• **Work order**
Give back the data exactly, with no images.
--- --- ---
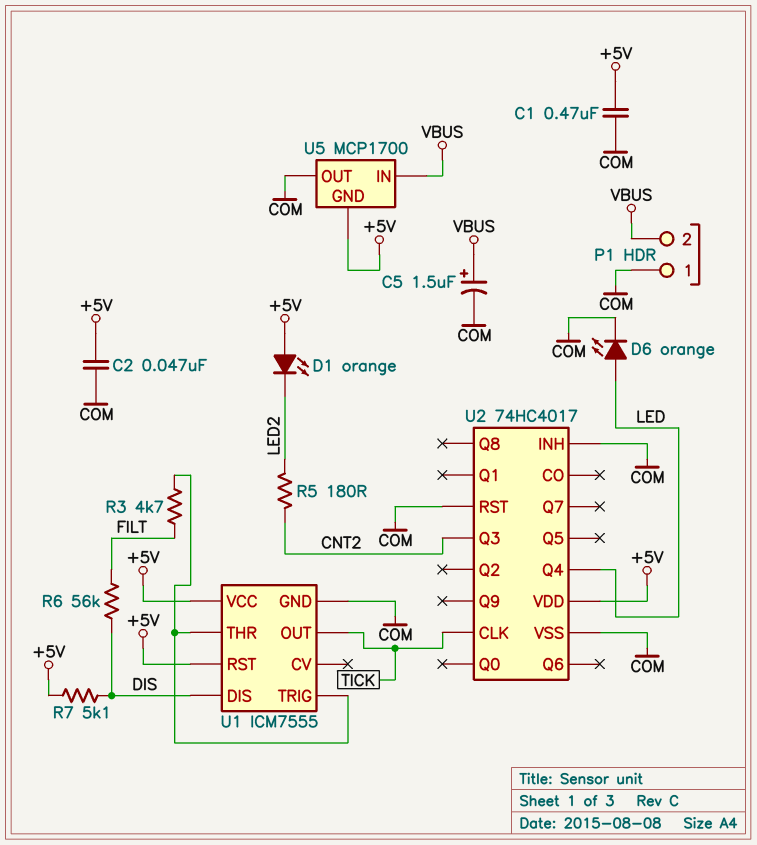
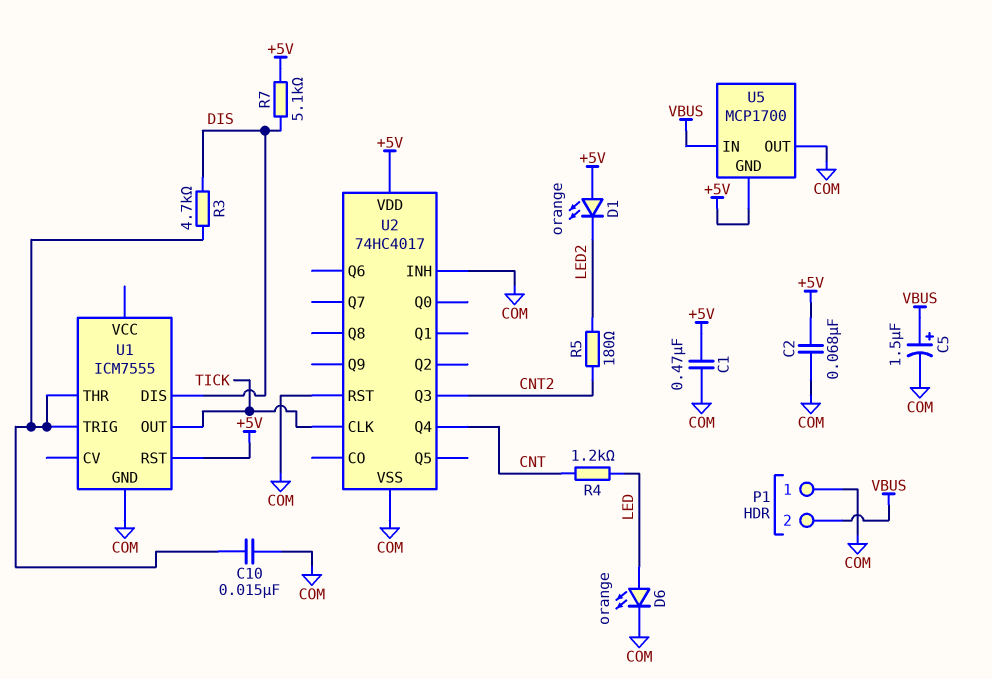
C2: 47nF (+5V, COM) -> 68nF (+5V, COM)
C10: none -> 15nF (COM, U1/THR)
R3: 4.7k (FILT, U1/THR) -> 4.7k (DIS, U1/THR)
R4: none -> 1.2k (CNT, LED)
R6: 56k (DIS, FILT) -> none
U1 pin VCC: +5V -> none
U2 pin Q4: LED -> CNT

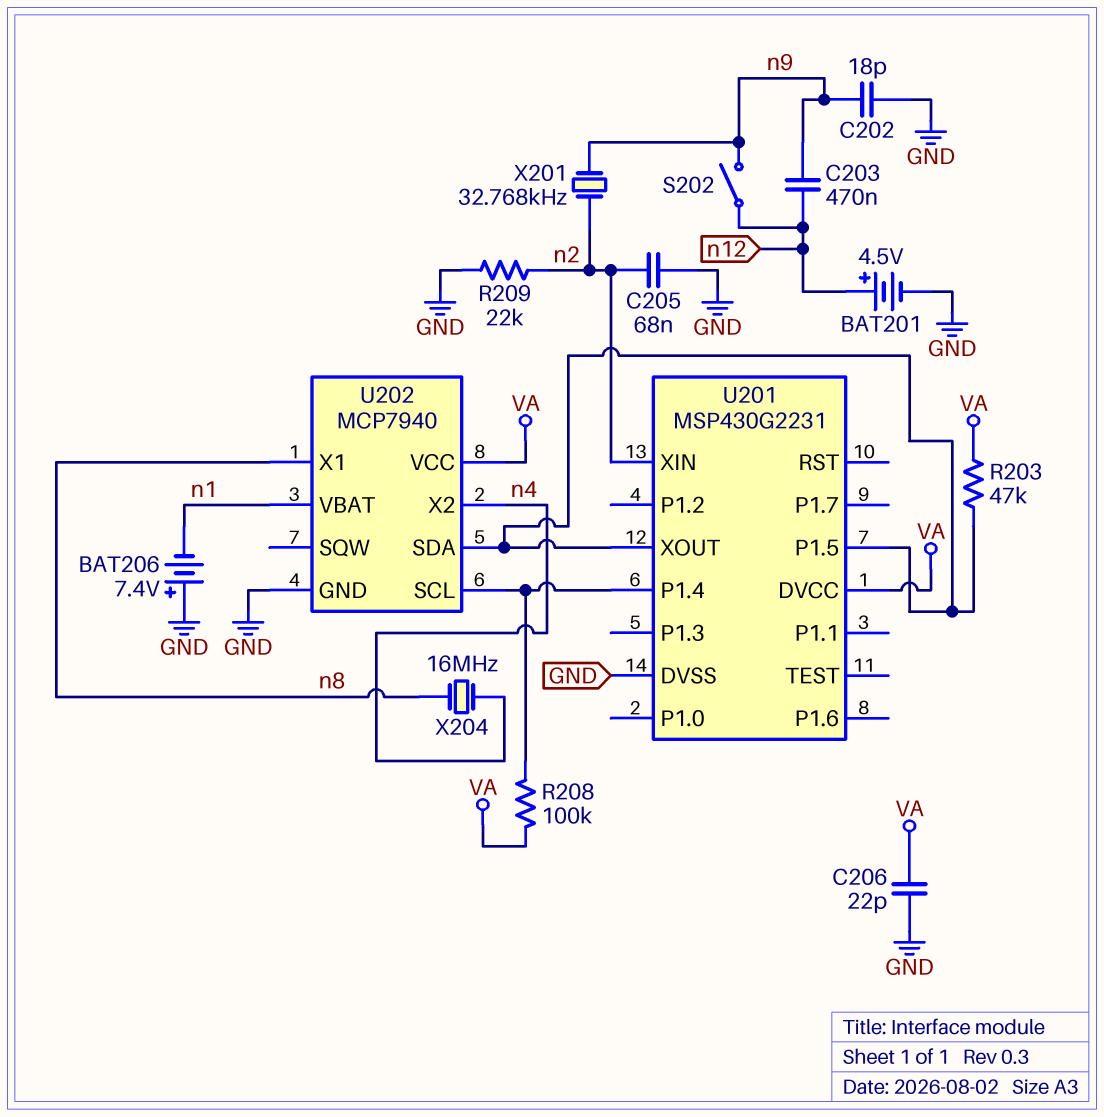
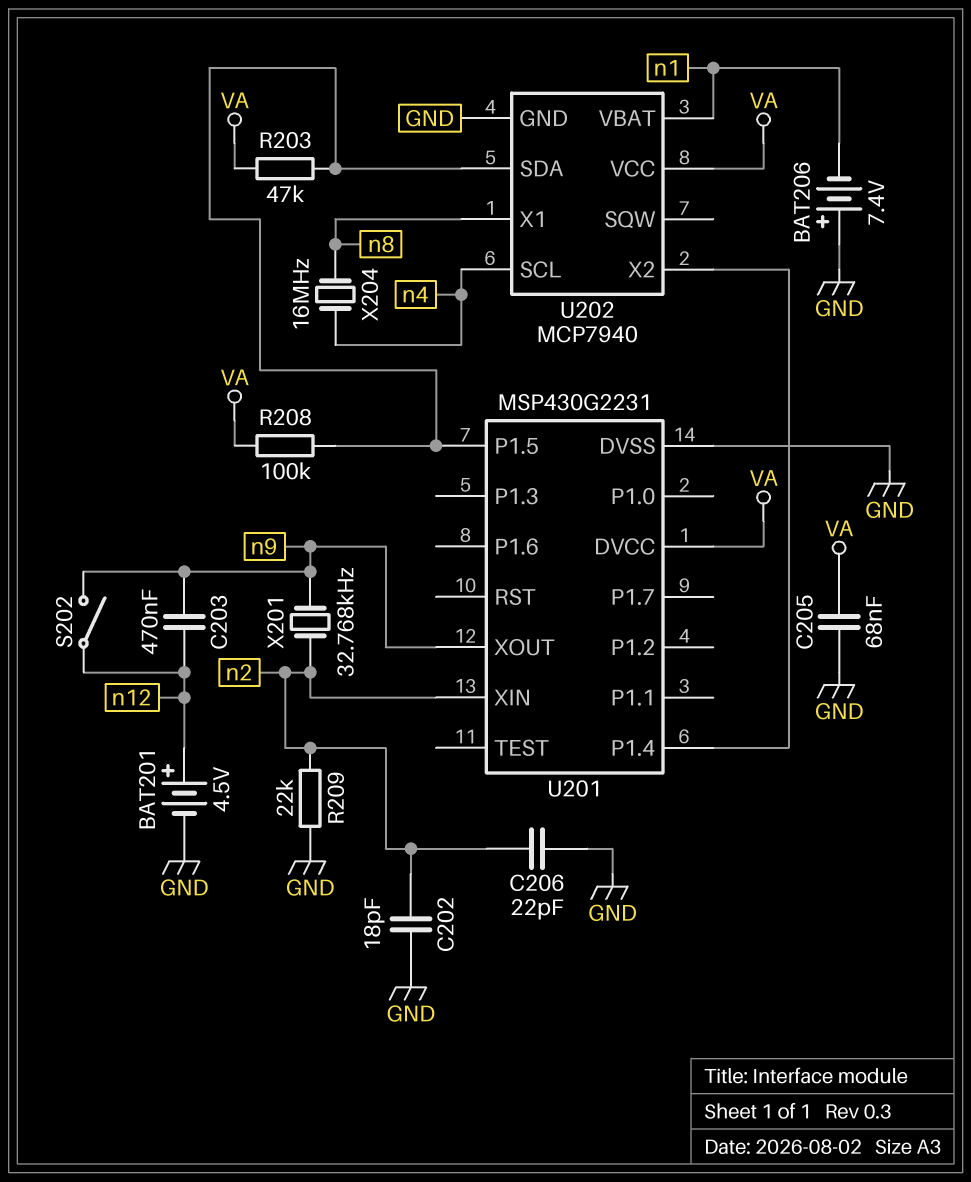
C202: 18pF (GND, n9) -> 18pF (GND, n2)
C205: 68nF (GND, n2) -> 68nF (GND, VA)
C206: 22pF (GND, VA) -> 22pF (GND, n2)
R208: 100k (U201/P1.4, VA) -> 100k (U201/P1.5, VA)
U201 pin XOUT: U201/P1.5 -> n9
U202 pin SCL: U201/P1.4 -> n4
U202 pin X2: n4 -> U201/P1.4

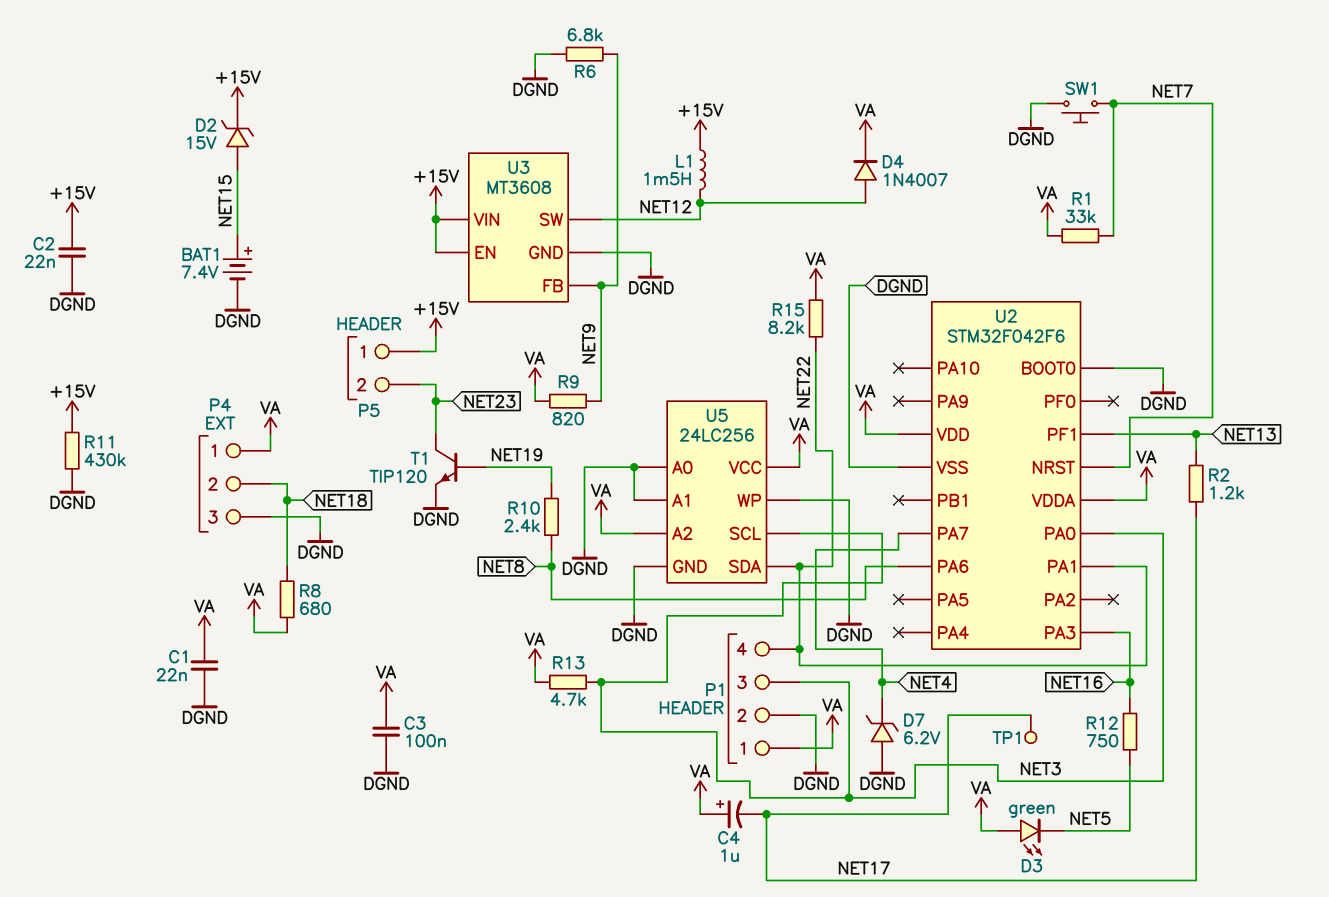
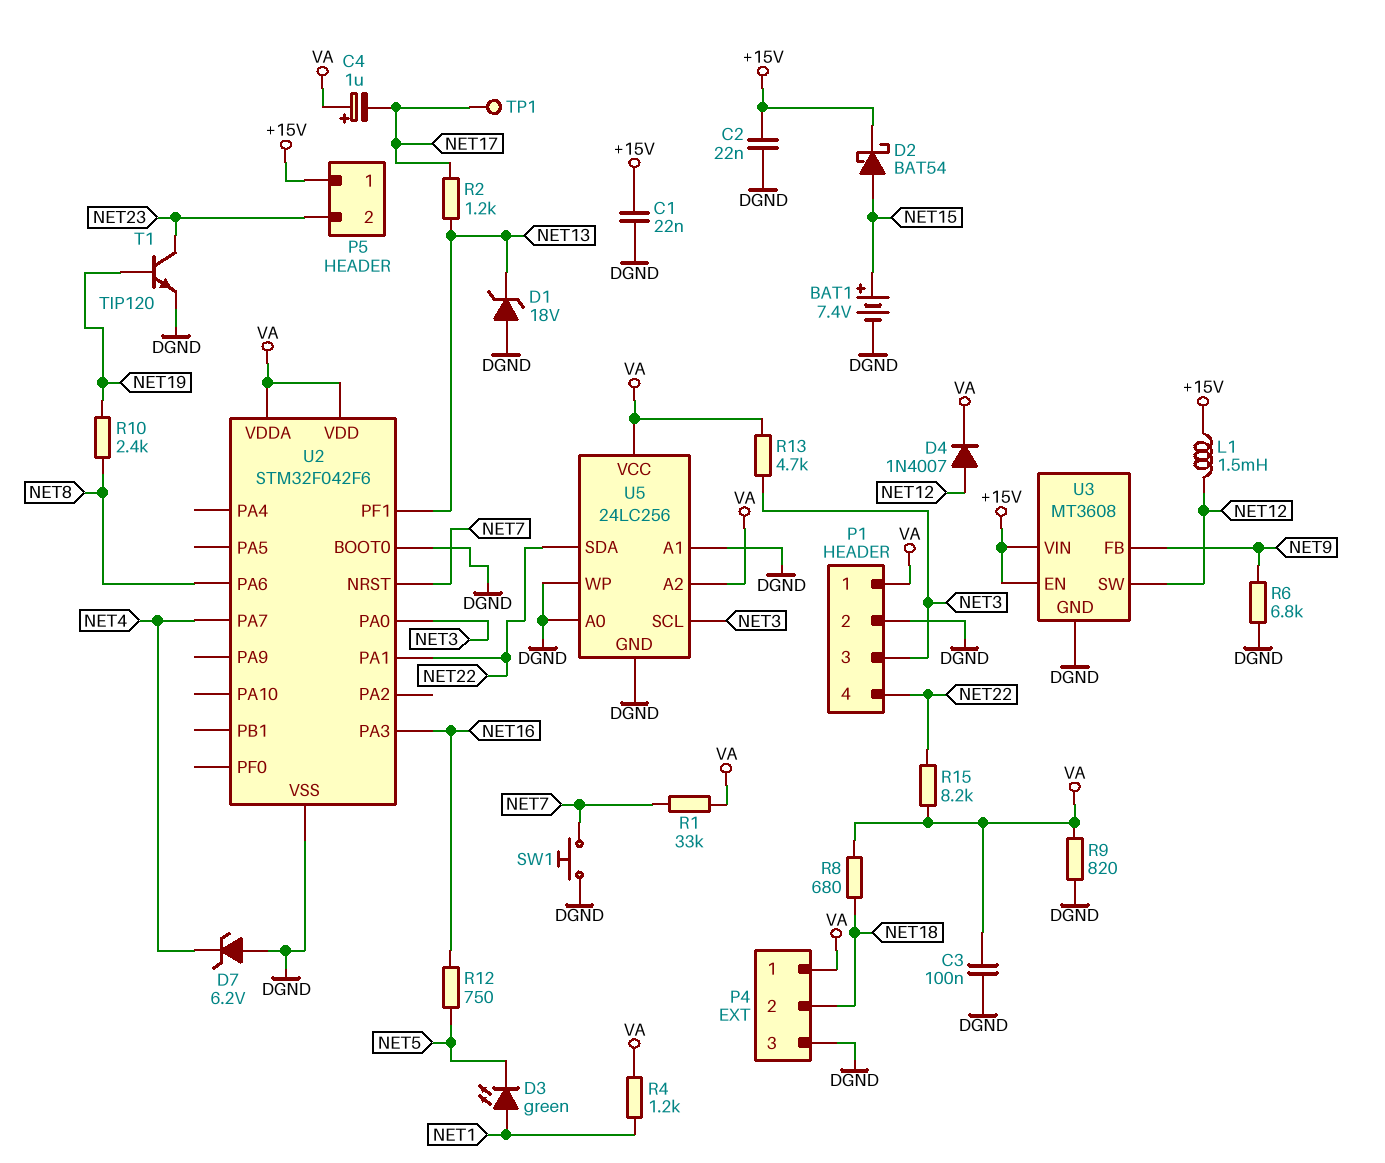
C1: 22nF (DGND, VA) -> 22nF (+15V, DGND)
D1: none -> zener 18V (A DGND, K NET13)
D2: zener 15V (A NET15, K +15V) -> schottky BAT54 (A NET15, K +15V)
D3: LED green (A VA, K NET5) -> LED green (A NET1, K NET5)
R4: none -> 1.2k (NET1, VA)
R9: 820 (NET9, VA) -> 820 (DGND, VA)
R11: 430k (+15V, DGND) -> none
--- --- ---
• **Result below**
C2: 47nF (+5V, COM) -> 68nF (+5V, COM)
C10: none -> 15nF (COM, U1/THR)
R3: 4.7k (FILT, U1/THR) -> 4.7k (DIS, U1/THR)
R4: none -> 1.2k (CNT, LED)
R6: 56k (DIS, FILT) -> none
U1 pin VCC: +5V -> none
U2 pin Q4: LED -> CNT

C202: 18pF (GND, n9) -> 18pF (GND, n2)
C205: 68nF (GND, n2) -> 68nF (GND, VA)
C206: 22pF (GND, VA) -> 22pF (GND, n2)
R208: 100k (U201/P1.4, VA) -> 100k (U201/P1.5, VA)
U201 pin XOUT: U201/P1.5 -> n9
U202 pin SCL: U201/P1.4 -> n4
U202 pin X2: n4 -> U201/P1.4

C1: 22nF (DGND, VA) -> 22nF (+15V, DGND)
D1: none -> zener 18V (A DGND, K NET13)
D2: zener 15V (A NET15, K +15V) -> schottky BAT54 (A NET15, K +15V)
D3: LED green (A VA, K NET5) -> LED green (A NET1, K NET5)
R4: none -> 1.2k (NET1, VA)
R9: 820 (NET9, VA) -> 820 (DGND, VA)
R11: 430k (+15V, DGND) -> none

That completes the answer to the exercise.